----- Listed records
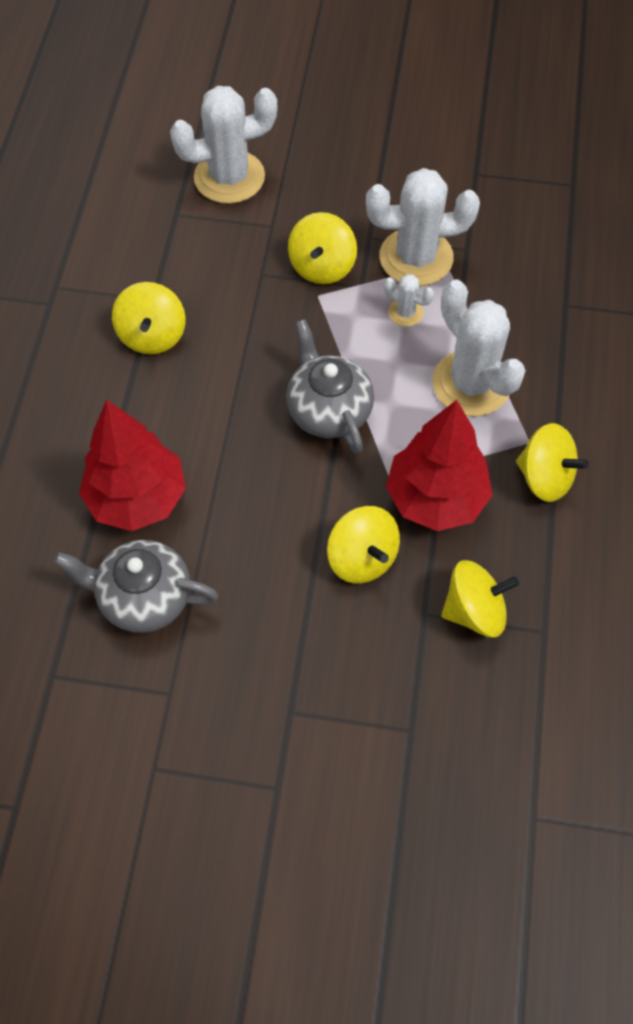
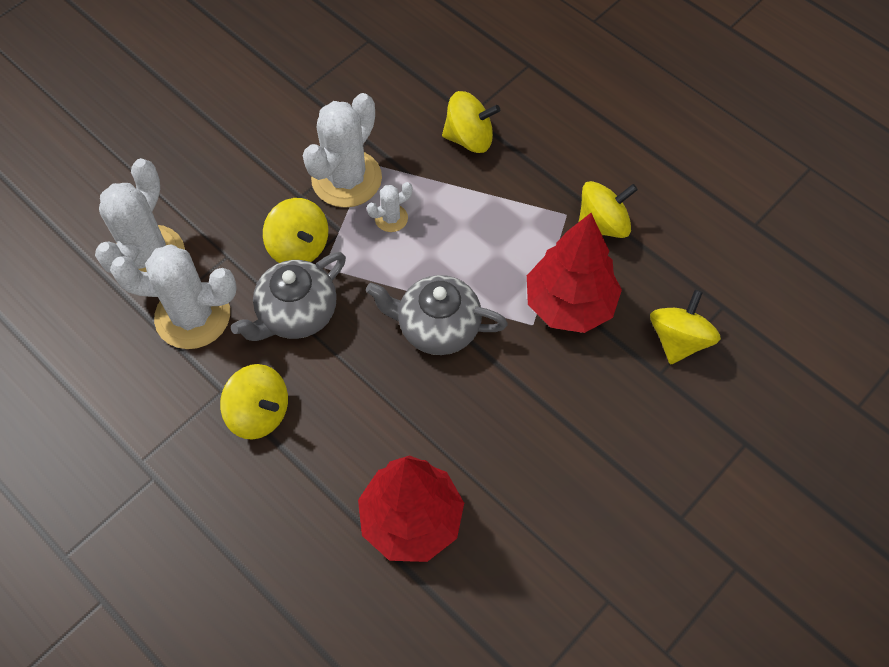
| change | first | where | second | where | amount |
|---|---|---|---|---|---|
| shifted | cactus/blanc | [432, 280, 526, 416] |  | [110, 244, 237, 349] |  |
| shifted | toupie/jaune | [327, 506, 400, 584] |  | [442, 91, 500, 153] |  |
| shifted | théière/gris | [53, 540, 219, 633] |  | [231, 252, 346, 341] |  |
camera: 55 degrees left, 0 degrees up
----------
----- Listed records
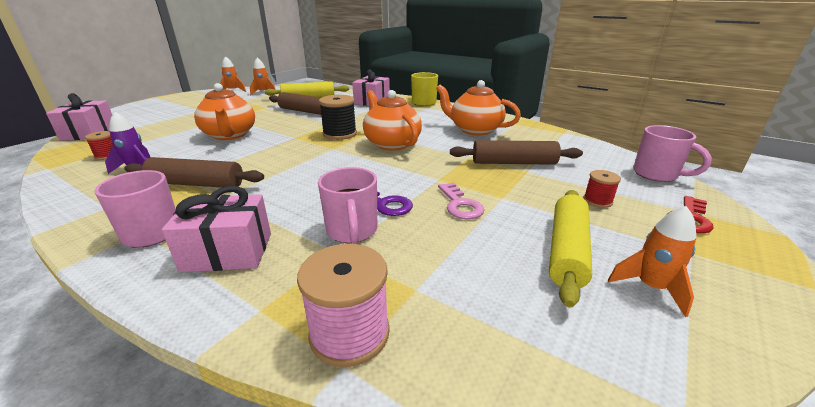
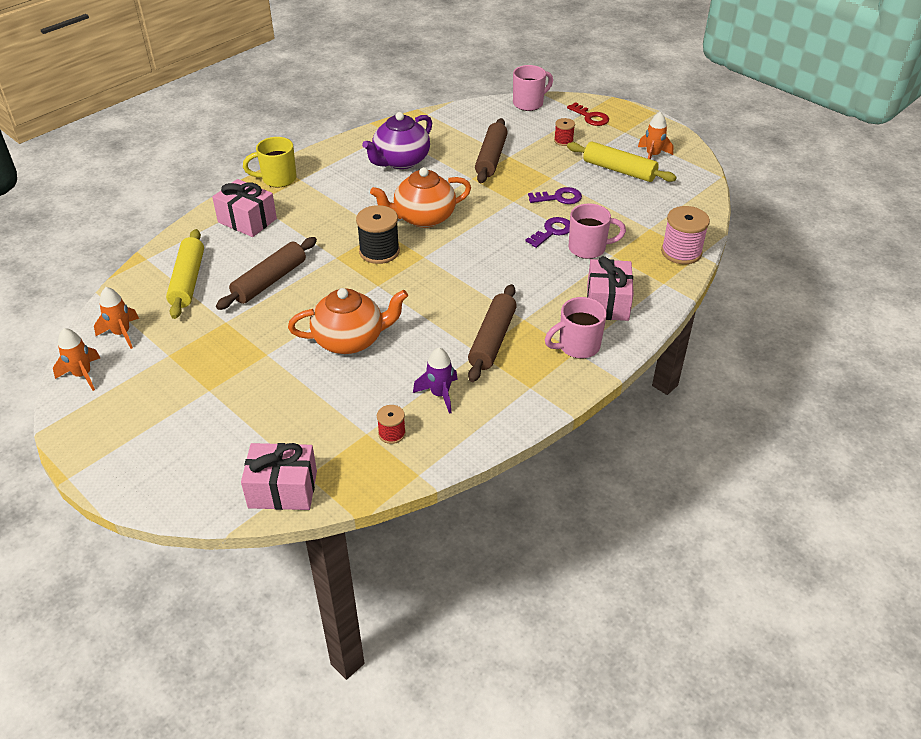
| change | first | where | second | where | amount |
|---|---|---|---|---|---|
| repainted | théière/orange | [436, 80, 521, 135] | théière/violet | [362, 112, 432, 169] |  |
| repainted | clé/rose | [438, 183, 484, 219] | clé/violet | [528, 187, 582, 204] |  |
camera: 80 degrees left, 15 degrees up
----------
----- Listed records
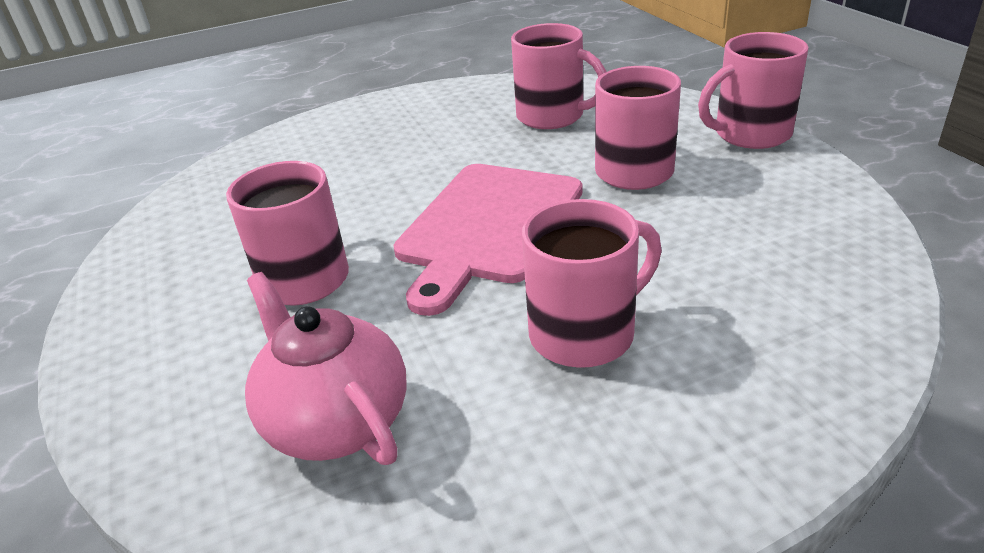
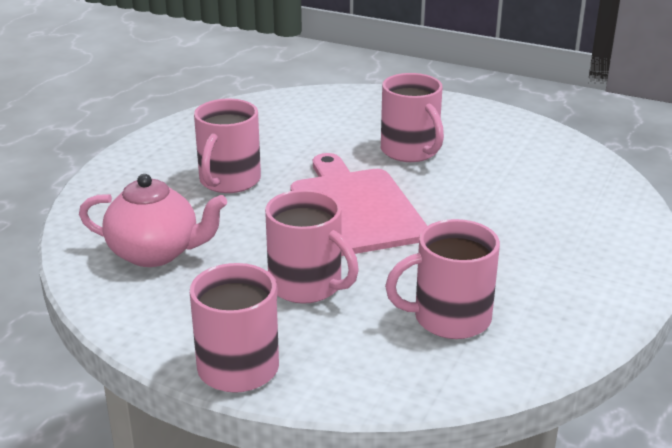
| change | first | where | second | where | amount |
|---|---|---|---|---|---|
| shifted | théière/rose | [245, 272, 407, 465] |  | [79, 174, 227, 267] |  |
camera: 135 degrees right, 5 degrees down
----------
> What needs to be done
Sift the material for lines with the string "théière". Copy each one found.

> Solution for this exercise
| shifted | théière/gris | [53, 540, 219, 633] |  | [231, 252, 346, 341] |  |
| repainted | théière/orange | [436, 80, 521, 135] | théière/violet | [362, 112, 432, 169] |  |
| shifted | théière/rose | [245, 272, 407, 465] |  | [79, 174, 227, 267] |  |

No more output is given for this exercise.